» Work instruction:
Each entry below should be written out exactly as it is, with no pictures.

(Coordinate-based object records)
........

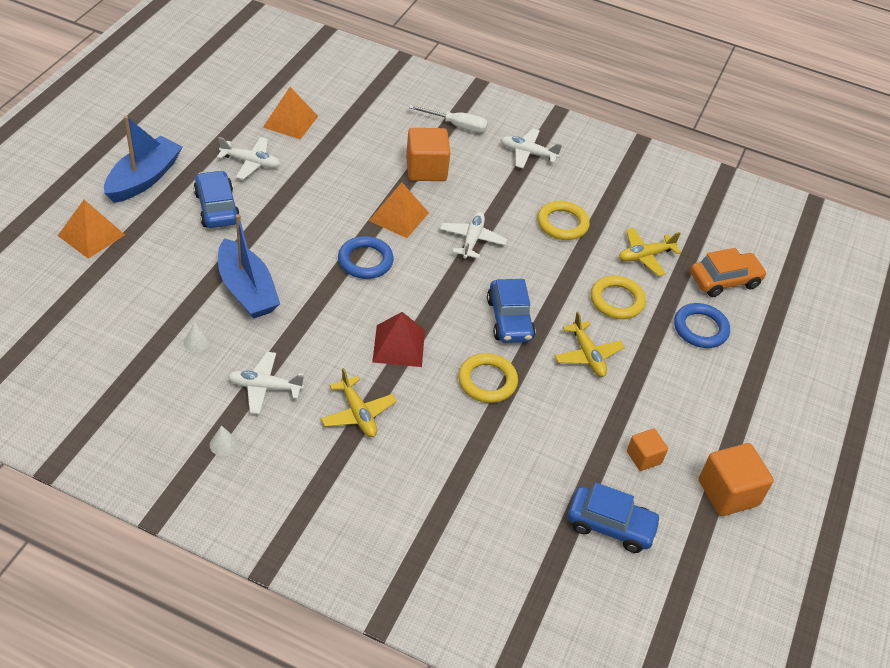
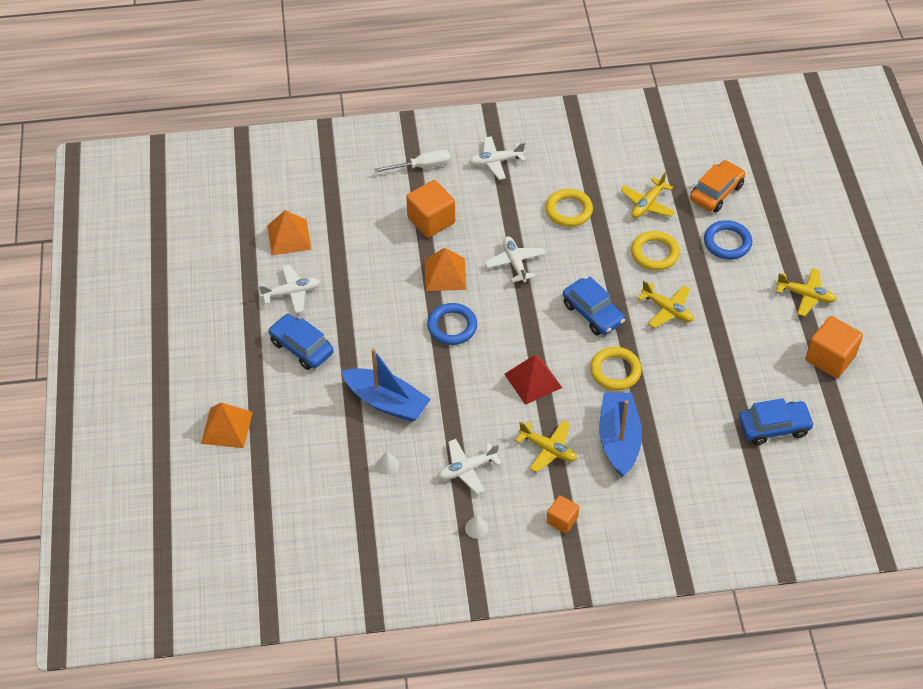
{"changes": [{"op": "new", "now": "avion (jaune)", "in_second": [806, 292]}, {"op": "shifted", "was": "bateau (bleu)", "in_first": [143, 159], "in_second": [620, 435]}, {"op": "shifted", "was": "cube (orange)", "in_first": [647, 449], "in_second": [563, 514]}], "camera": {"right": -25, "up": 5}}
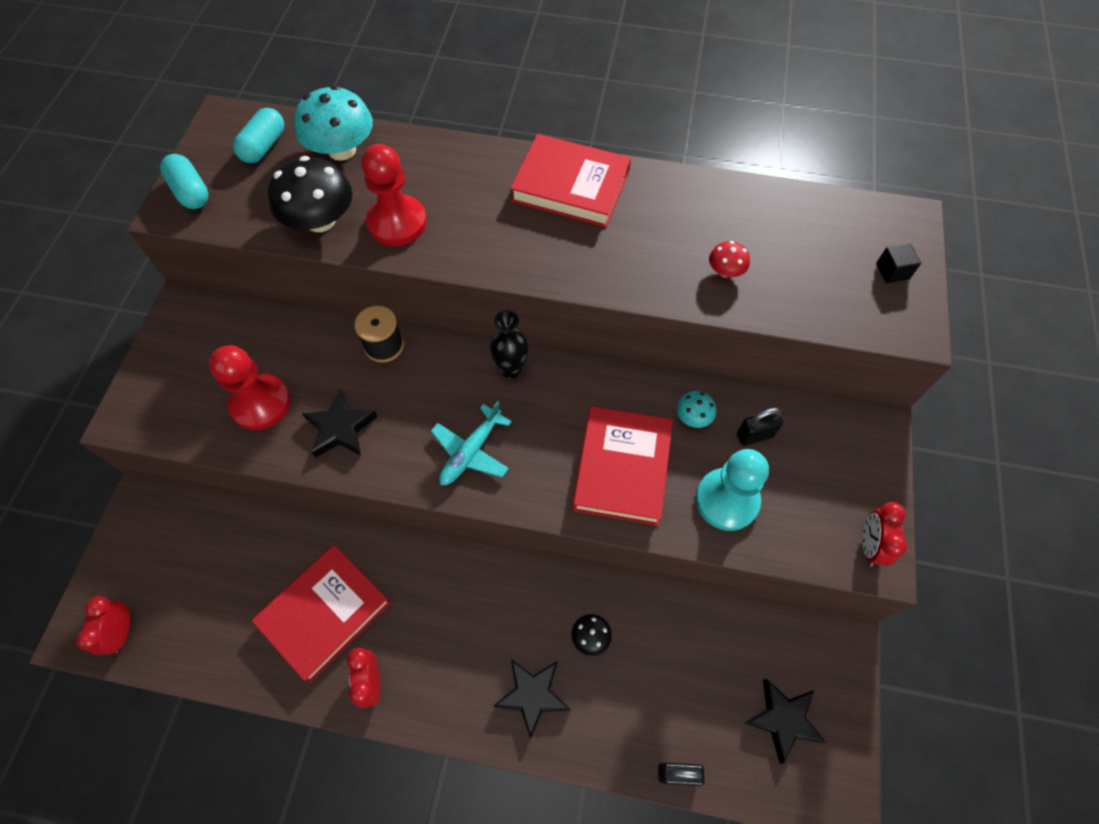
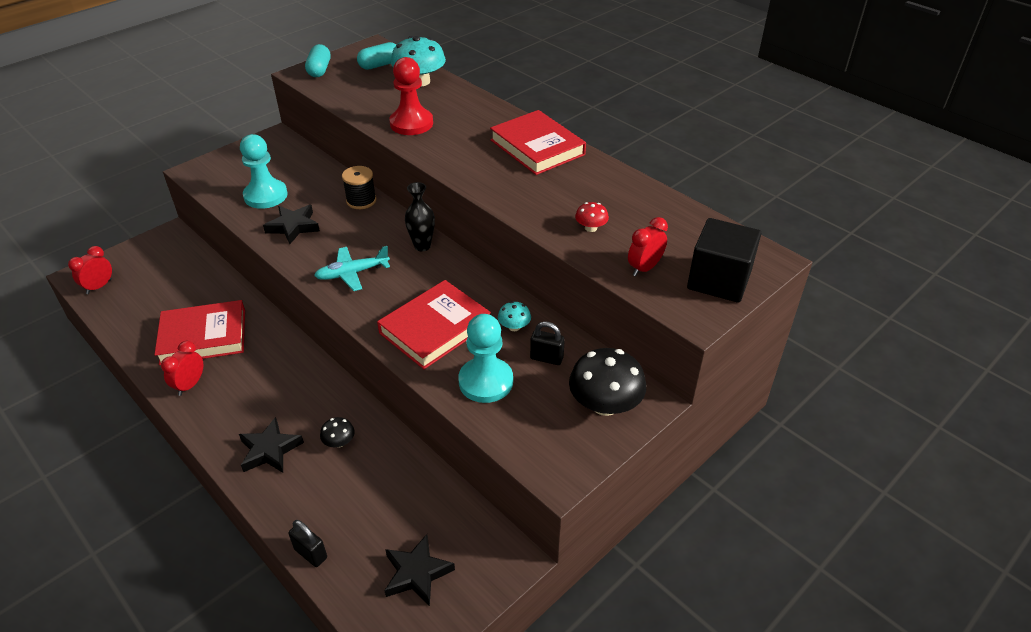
{"changes": [{"op": "shifted", "was": "champignon (noir)", "in_first": [310, 194], "in_second": [607, 382]}, {"op": "shifted", "was": "réveil (rouge)", "in_first": [884, 534], "in_second": [648, 246]}, {"op": "repainted", "was": "pion (rouge)", "now": "pion (turquoise)", "in_first": [250, 387], "in_second": [263, 171]}, {"op": "scaled", "was": "cube (noir)", "in_first": [898, 263], "in_second": [724, 260], "ratio": 2.3}], "camera": {"right": 35, "up": -20}}
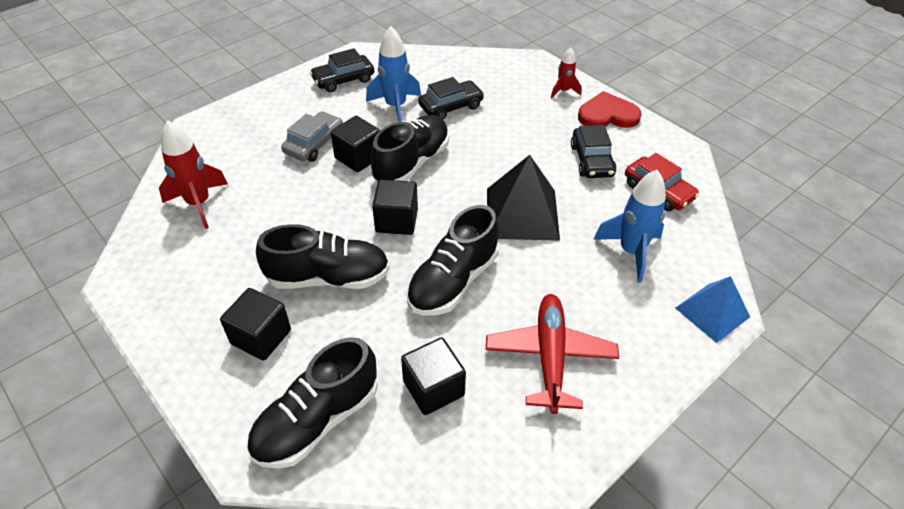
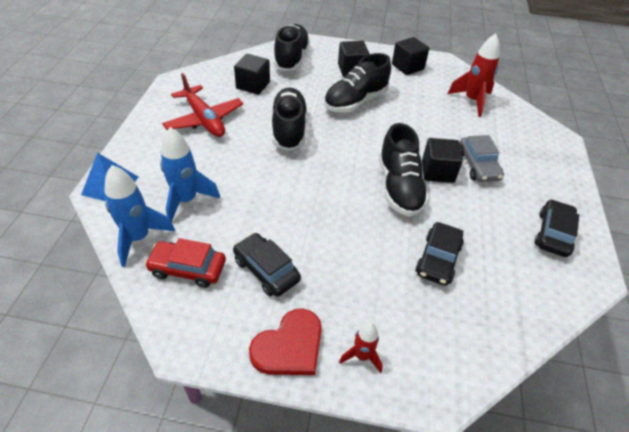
{"changes": [{"op": "gone", "was": "pyramide (noir)", "in_first": [523, 198]}, {"op": "shifted", "was": "fusée (bleu)", "in_first": [393, 74], "in_second": [139, 216]}, {"op": "shifted", "was": "cube (noir)", "in_first": [395, 207], "in_second": [410, 56]}], "camera": {"right": 140, "up": 0}}
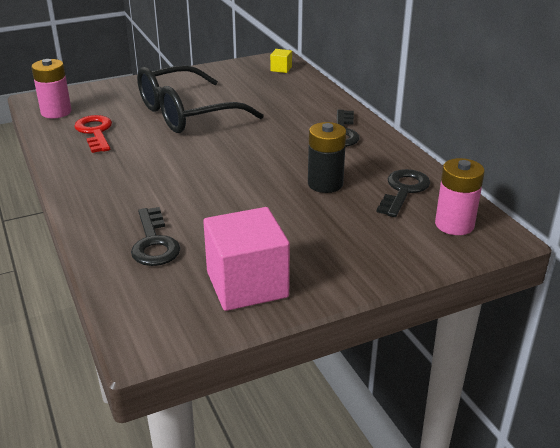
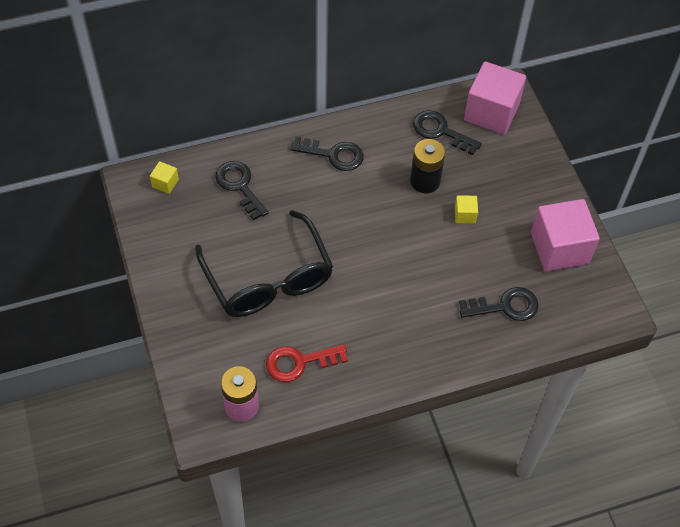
{"changes": [{"op": "new", "now": "clé (noir)", "in_second": [241, 190]}, {"op": "new", "now": "cube (jaune)", "in_second": [466, 209]}, {"op": "swapped", "was": "pile (rose)", "now": "cube (rose)", "in_first": [460, 196], "in_second": [495, 98]}], "camera": {"right": -85, "up": 25}}
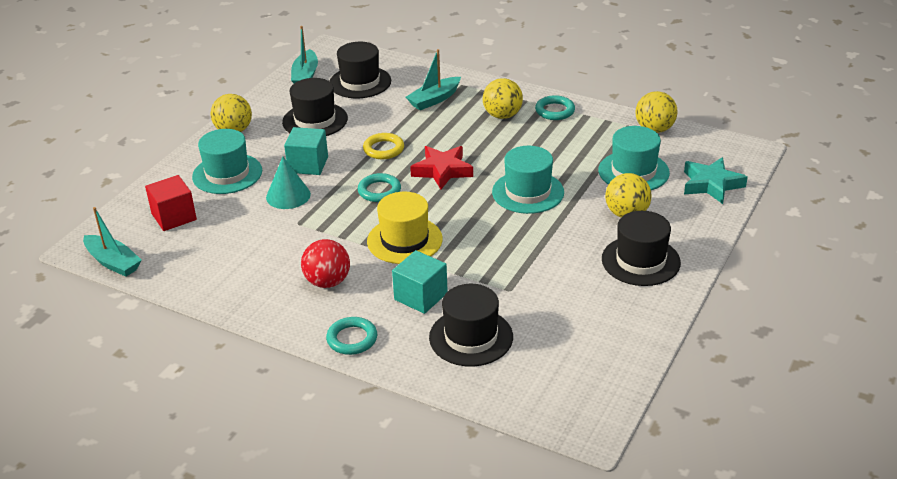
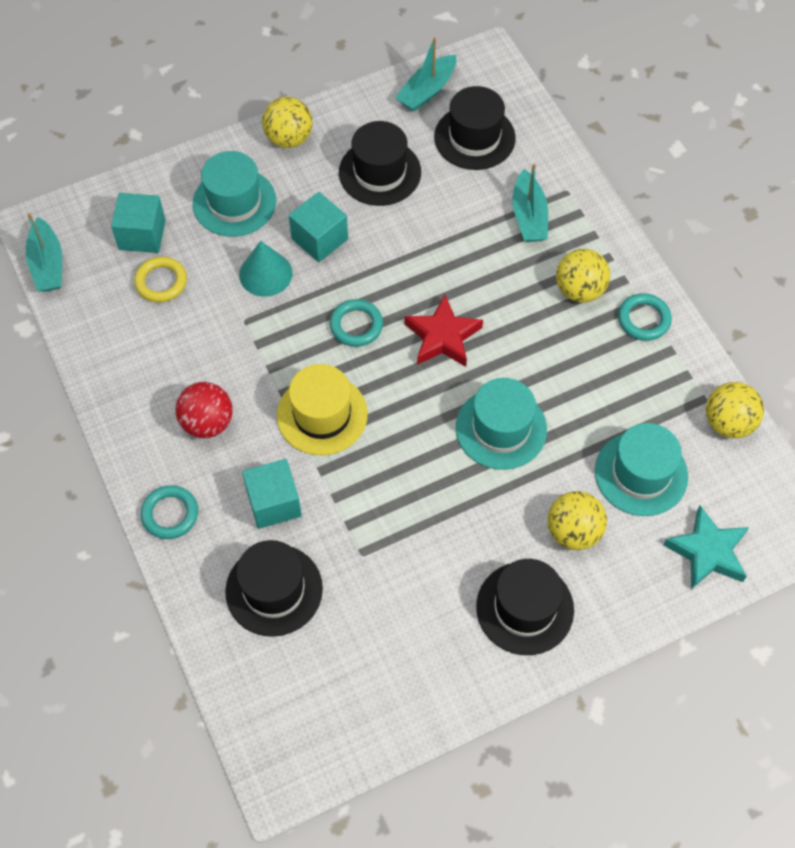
{"changes": [{"op": "shifted", "was": "anneau (jaune)", "in_first": [383, 146], "in_second": [160, 280]}, {"op": "repainted", "was": "cube (rouge)", "now": "cube (turquoise)", "in_first": [171, 203], "in_second": [138, 223]}, {"op": "rotated", "was": "bateau (turquoise)", "in_first": [433, 79], "in_second": [530, 202], "clockwise": -90}], "camera": {"right": 35, "up": 25}}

........

» Exercise output:
{"changes": [{"op": "new", "now": "avion (jaune)", "in_second": [806, 292]}, {"op": "shifted", "was": "bateau (bleu)", "in_first": [143, 159], "in_second": [620, 435]}, {"op": "shifted", "was": "cube (orange)", "in_first": [647, 449], "in_second": [563, 514]}], "camera": {"right": -25, "up": 5}}
{"changes": [{"op": "shifted", "was": "champignon (noir)", "in_first": [310, 194], "in_second": [607, 382]}, {"op": "shifted", "was": "réveil (rouge)", "in_first": [884, 534], "in_second": [648, 246]}, {"op": "repainted", "was": "pion (rouge)", "now": "pion (turquoise)", "in_first": [250, 387], "in_second": [263, 171]}, {"op": "scaled", "was": "cube (noir)", "in_first": [898, 263], "in_second": [724, 260], "ratio": 2.3}], "camera": {"right": 35, "up": -20}}
{"changes": [{"op": "gone", "was": "pyramide (noir)", "in_first": [523, 198]}, {"op": "shifted", "was": "fusée (bleu)", "in_first": [393, 74], "in_second": [139, 216]}, {"op": "shifted", "was": "cube (noir)", "in_first": [395, 207], "in_second": [410, 56]}], "camera": {"right": 140, "up": 0}}
{"changes": [{"op": "new", "now": "clé (noir)", "in_second": [241, 190]}, {"op": "new", "now": "cube (jaune)", "in_second": [466, 209]}, {"op": "swapped", "was": "pile (rose)", "now": "cube (rose)", "in_first": [460, 196], "in_second": [495, 98]}], "camera": {"right": -85, "up": 25}}
{"changes": [{"op": "shifted", "was": "anneau (jaune)", "in_first": [383, 146], "in_second": [160, 280]}, {"op": "repainted", "was": "cube (rouge)", "now": "cube (turquoise)", "in_first": [171, 203], "in_second": [138, 223]}, {"op": "rotated", "was": "bateau (turquoise)", "in_first": [433, 79], "in_second": [530, 202], "clockwise": -90}], "camera": {"right": 35, "up": 25}}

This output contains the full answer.